Dataset items:

****

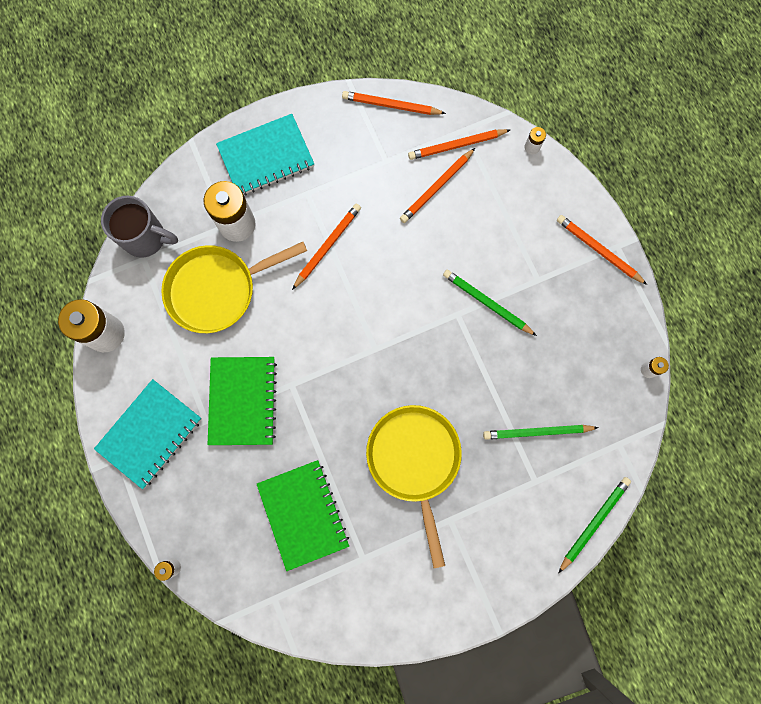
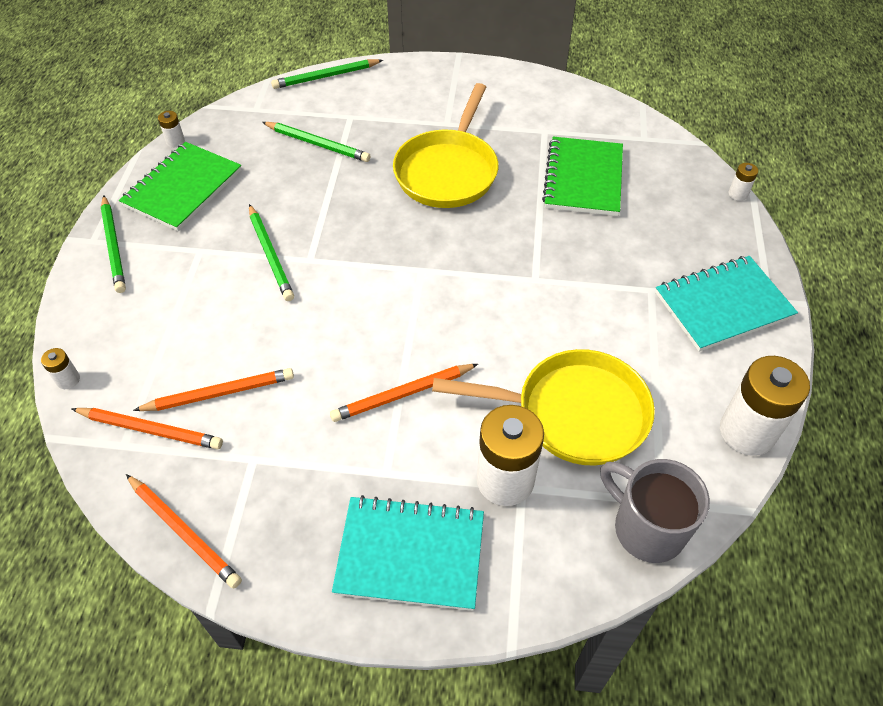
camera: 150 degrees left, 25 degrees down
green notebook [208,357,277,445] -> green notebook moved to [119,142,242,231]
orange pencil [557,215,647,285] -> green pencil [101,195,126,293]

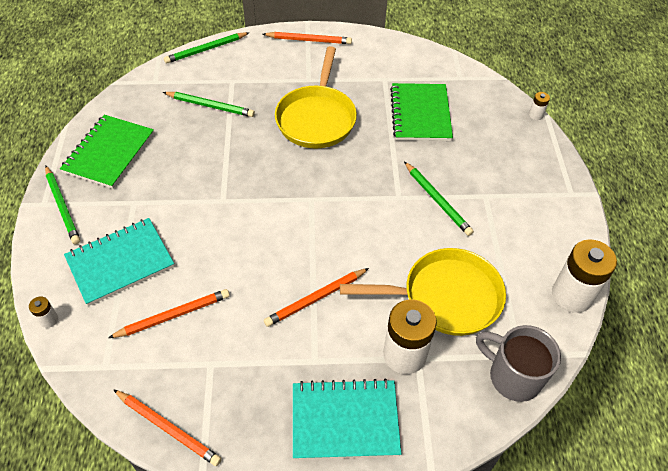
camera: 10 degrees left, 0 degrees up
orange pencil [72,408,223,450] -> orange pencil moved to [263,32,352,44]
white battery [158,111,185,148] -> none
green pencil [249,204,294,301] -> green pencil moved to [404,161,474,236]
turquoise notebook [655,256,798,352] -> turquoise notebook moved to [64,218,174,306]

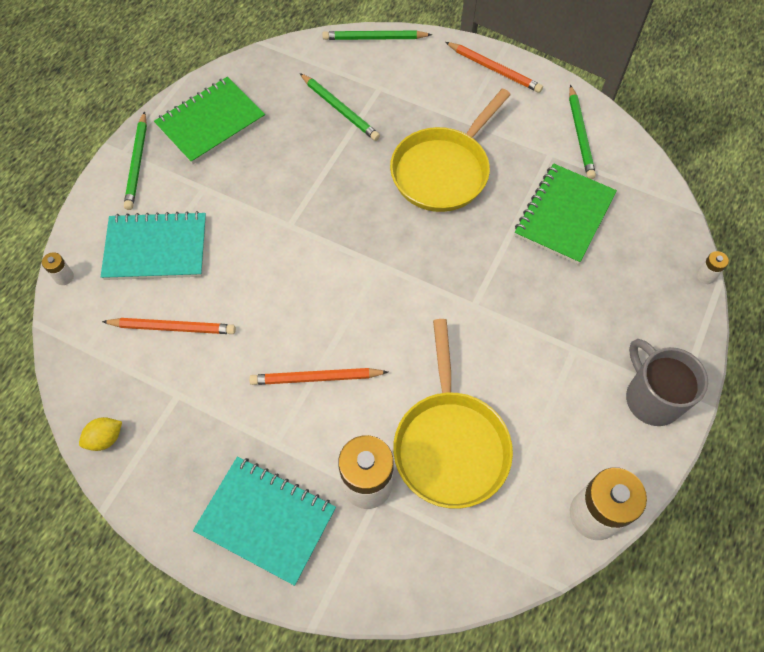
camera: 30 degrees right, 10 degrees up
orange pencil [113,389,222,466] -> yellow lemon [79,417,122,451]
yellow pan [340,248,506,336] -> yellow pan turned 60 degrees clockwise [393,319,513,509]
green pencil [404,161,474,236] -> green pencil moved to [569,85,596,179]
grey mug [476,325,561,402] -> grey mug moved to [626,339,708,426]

****

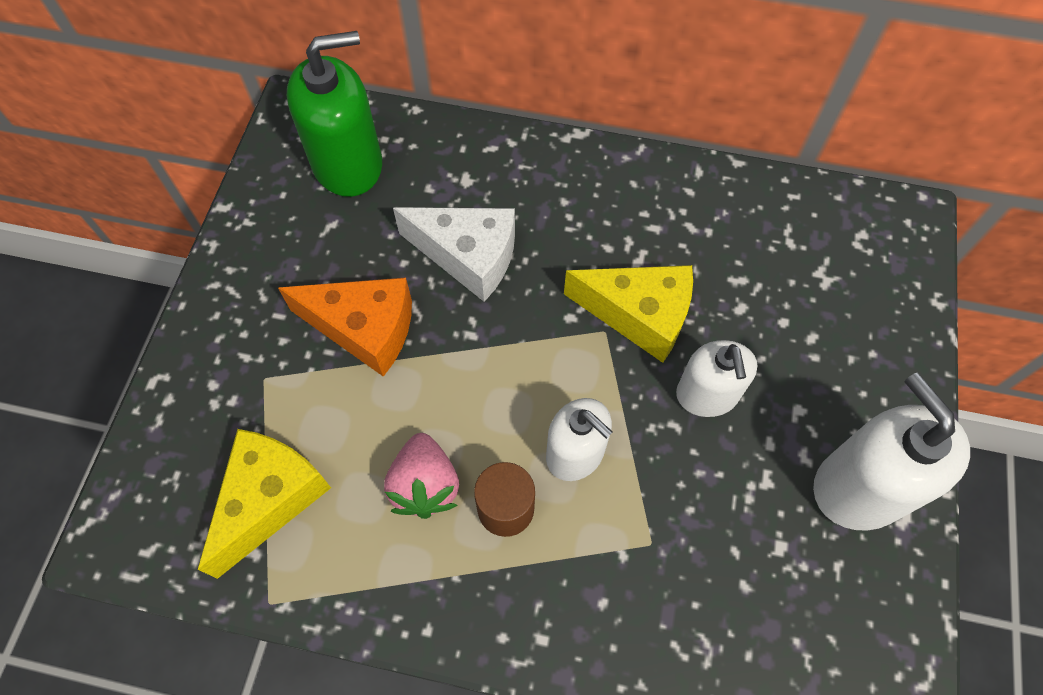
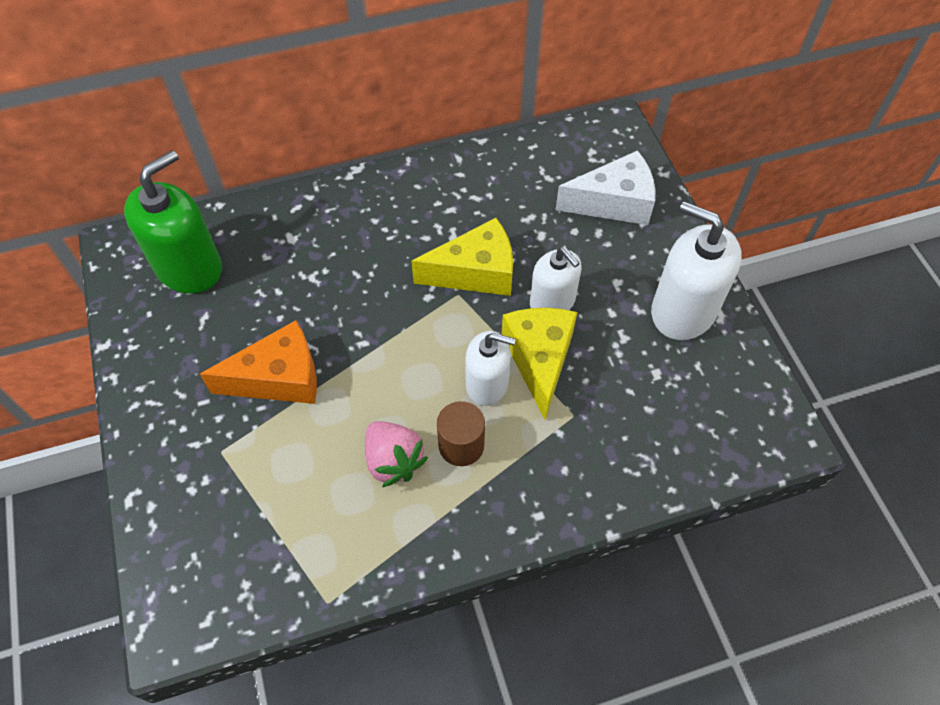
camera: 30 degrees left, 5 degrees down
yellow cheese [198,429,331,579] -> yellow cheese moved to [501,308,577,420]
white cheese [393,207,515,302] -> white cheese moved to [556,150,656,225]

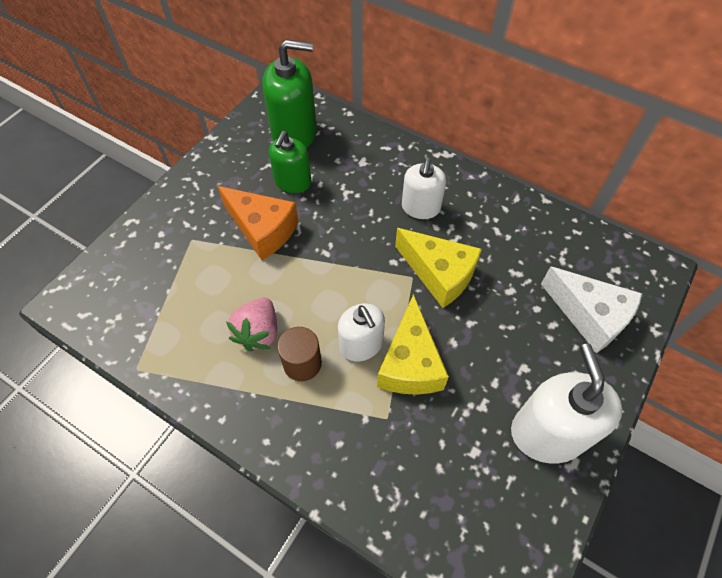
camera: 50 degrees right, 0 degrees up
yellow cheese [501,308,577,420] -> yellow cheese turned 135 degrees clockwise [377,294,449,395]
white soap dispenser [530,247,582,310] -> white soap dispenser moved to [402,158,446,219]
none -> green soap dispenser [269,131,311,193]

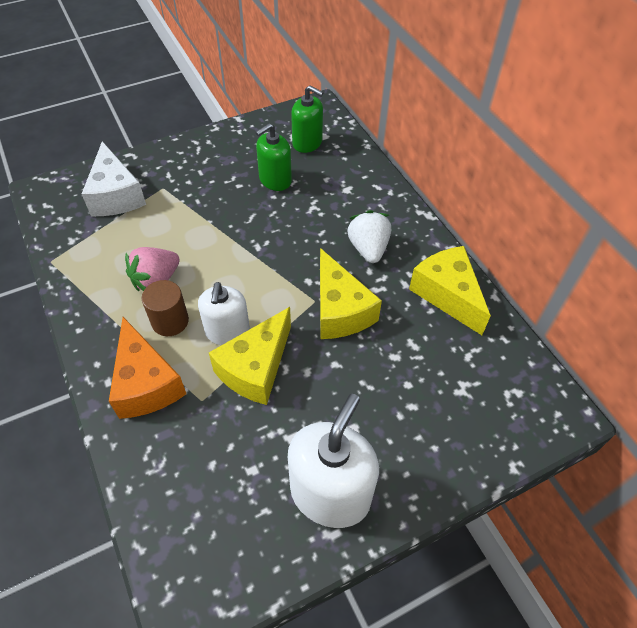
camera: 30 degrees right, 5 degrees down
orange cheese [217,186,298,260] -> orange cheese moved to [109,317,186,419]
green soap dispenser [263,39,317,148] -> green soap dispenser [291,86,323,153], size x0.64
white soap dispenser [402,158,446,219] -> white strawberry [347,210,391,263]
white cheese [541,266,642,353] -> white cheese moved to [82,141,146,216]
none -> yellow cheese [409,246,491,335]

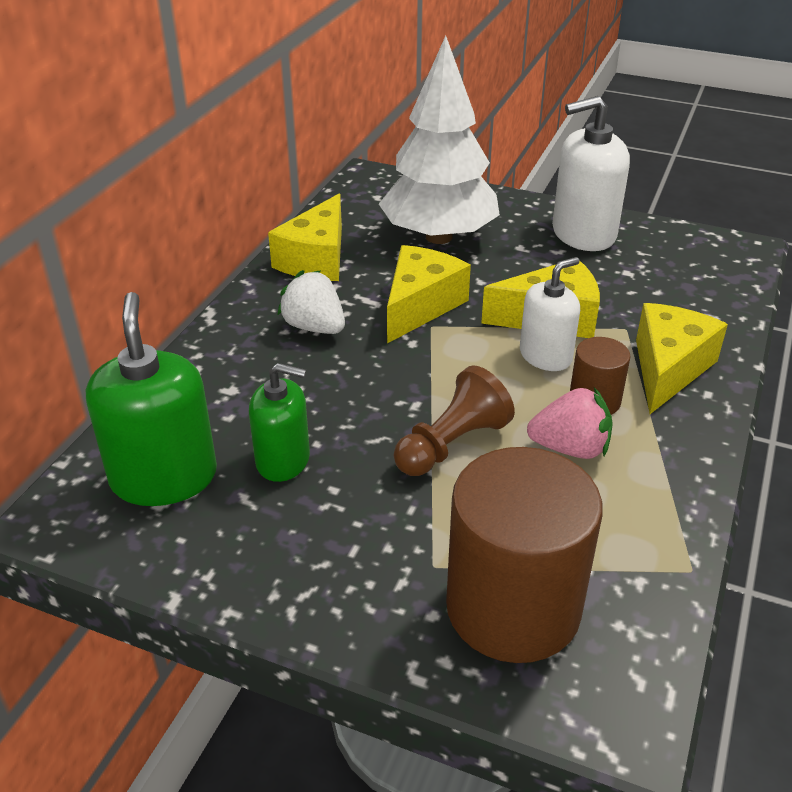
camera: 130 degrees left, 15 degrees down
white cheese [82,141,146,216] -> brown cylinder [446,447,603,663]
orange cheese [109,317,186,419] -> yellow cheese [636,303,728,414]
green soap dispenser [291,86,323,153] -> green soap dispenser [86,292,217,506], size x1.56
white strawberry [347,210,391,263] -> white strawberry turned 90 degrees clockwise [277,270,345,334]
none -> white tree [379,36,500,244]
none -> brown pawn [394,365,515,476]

****

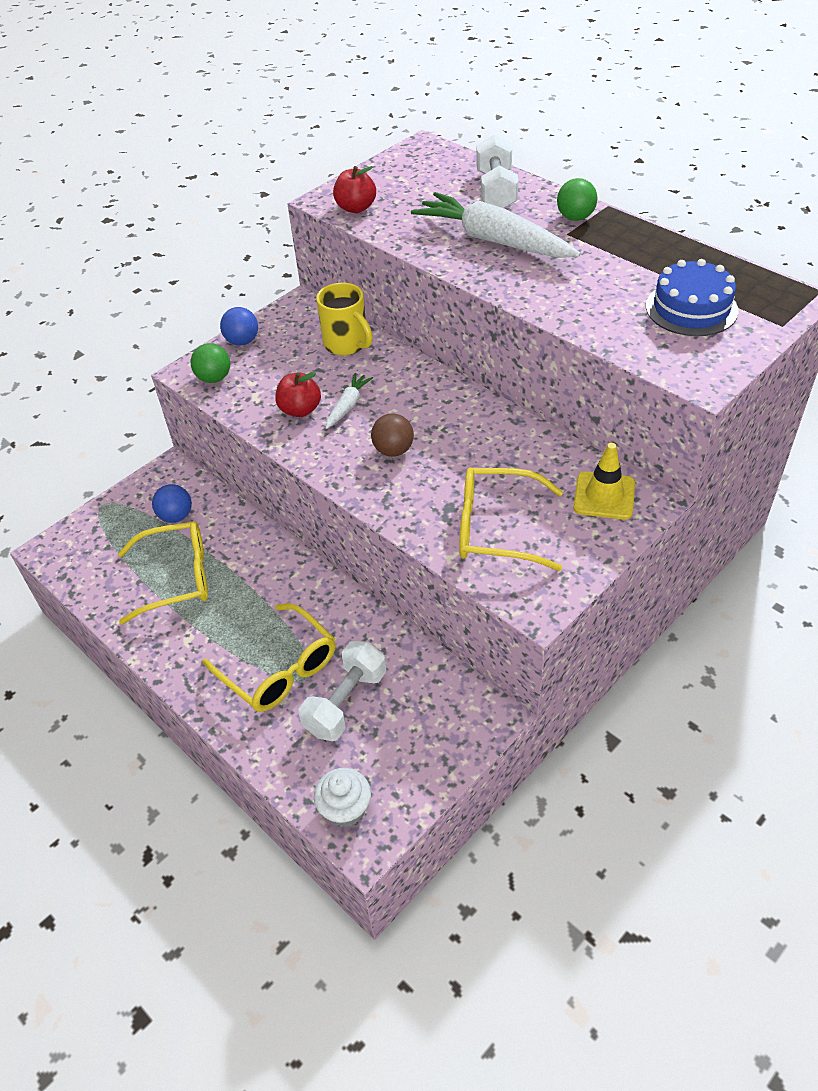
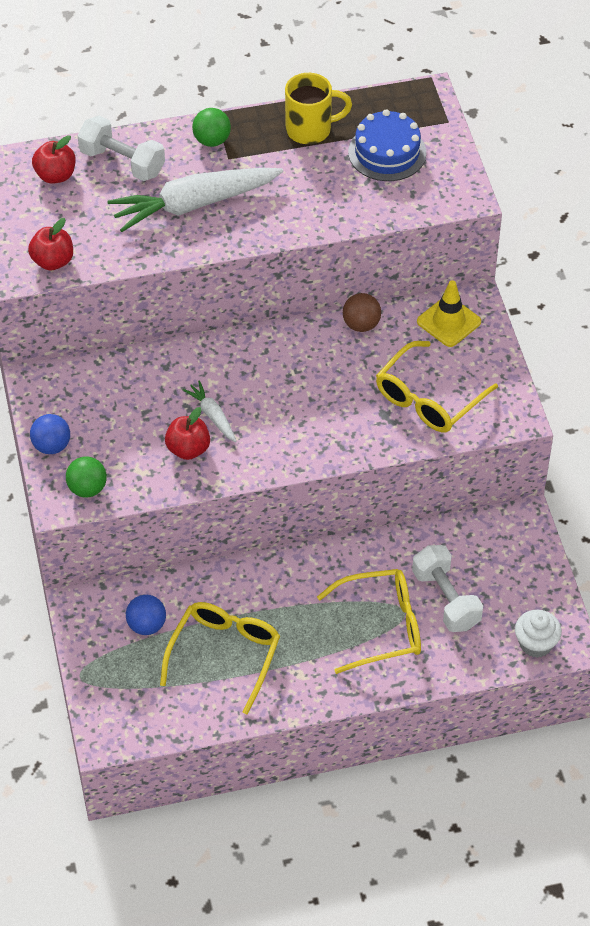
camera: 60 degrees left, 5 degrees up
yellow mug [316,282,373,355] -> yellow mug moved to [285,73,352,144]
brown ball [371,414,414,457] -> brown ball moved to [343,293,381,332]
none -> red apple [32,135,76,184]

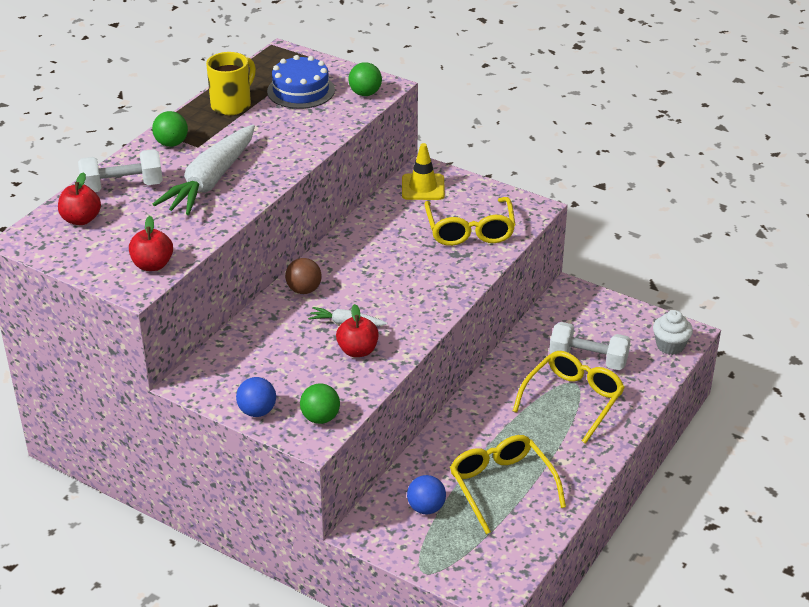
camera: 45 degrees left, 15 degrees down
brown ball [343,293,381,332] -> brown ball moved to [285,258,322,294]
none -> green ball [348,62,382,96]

****

Every line in the entries above that mentions the word "ball" must be shown.

Answer section:
brown ball [371,414,414,457] -> brown ball moved to [343,293,381,332]
brown ball [343,293,381,332] -> brown ball moved to [285,258,322,294]
none -> green ball [348,62,382,96]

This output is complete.